Work request: Copy out the listing that follows exactly, dropping every picture.

Task data:
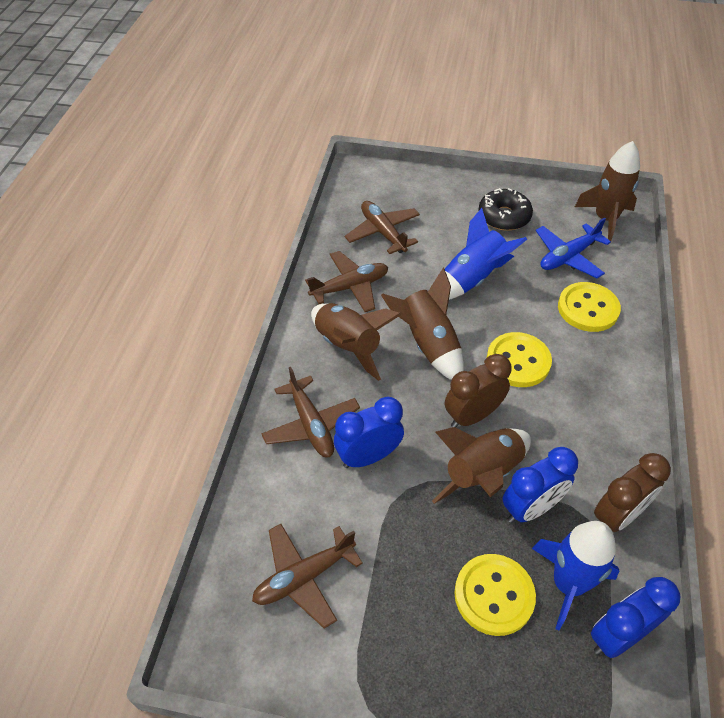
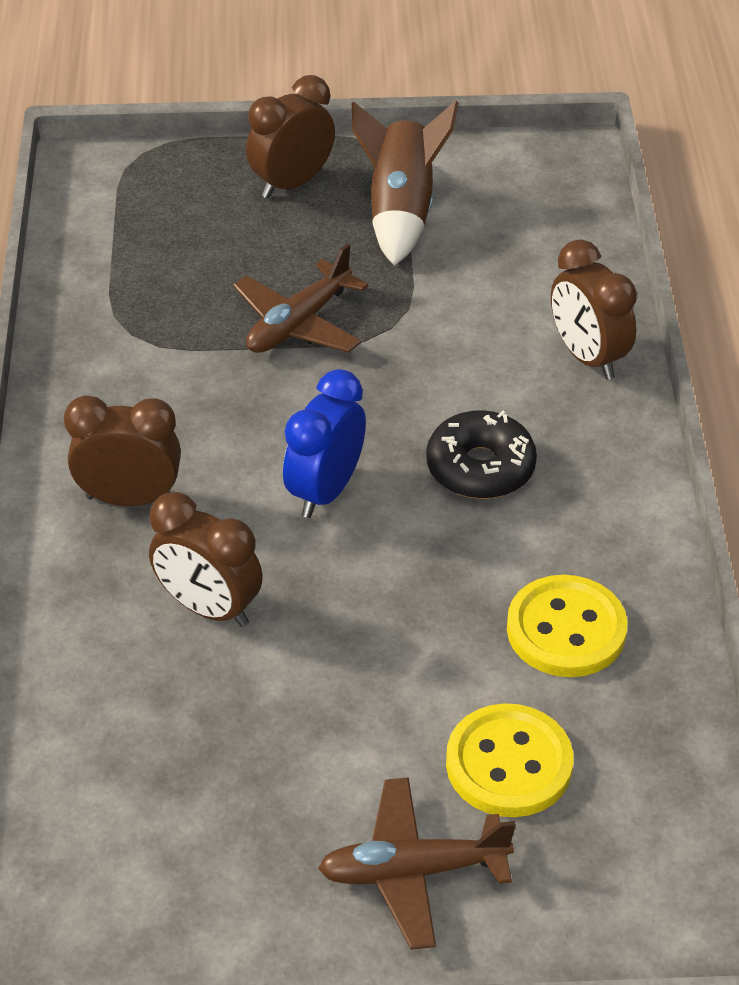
blue clock: [334,397,404,468] [502,447,578,523] [591,577,680,658] = 3 -> [283,369,366,518] = 1
blue plane: [536,217,611,278] = 1 -> none = 0
blue rocket: [445,208,527,300] [532,521,620,630] = 2 -> none = 0
brown clock: [445,354,512,428] [594,453,671,532] = 2 -> [64,395,181,506] [149,492,263,627] [246,75,335,198] [551,239,637,380] = 4
brown plane: [252,524,363,629] [261,367,360,457] [305,251,388,312] [345,201,420,254] = 4 -> [233,243,368,353] [318,777,516,950] = 2
brown rocket: [311,303,401,381] [381,268,464,380] [432,427,531,504] [575,141,640,241] = 4 -> [352,101,459,266] = 1
yellow button: [454,554,536,636] [487,332,552,387] [558,282,621,332] = 3 -> [446,703,573,817] [507,575,628,677] = 2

Solution to the problem:
blue clock: [334,397,404,468] [502,447,578,523] [591,577,680,658] = 3 -> [283,369,366,518] = 1
blue plane: [536,217,611,278] = 1 -> none = 0
blue rocket: [445,208,527,300] [532,521,620,630] = 2 -> none = 0
brown clock: [445,354,512,428] [594,453,671,532] = 2 -> [64,395,181,506] [149,492,263,627] [246,75,335,198] [551,239,637,380] = 4
brown plane: [252,524,363,629] [261,367,360,457] [305,251,388,312] [345,201,420,254] = 4 -> [233,243,368,353] [318,777,516,950] = 2
brown rocket: [311,303,401,381] [381,268,464,380] [432,427,531,504] [575,141,640,241] = 4 -> [352,101,459,266] = 1
yellow button: [454,554,536,636] [487,332,552,387] [558,282,621,332] = 3 -> [446,703,573,817] [507,575,628,677] = 2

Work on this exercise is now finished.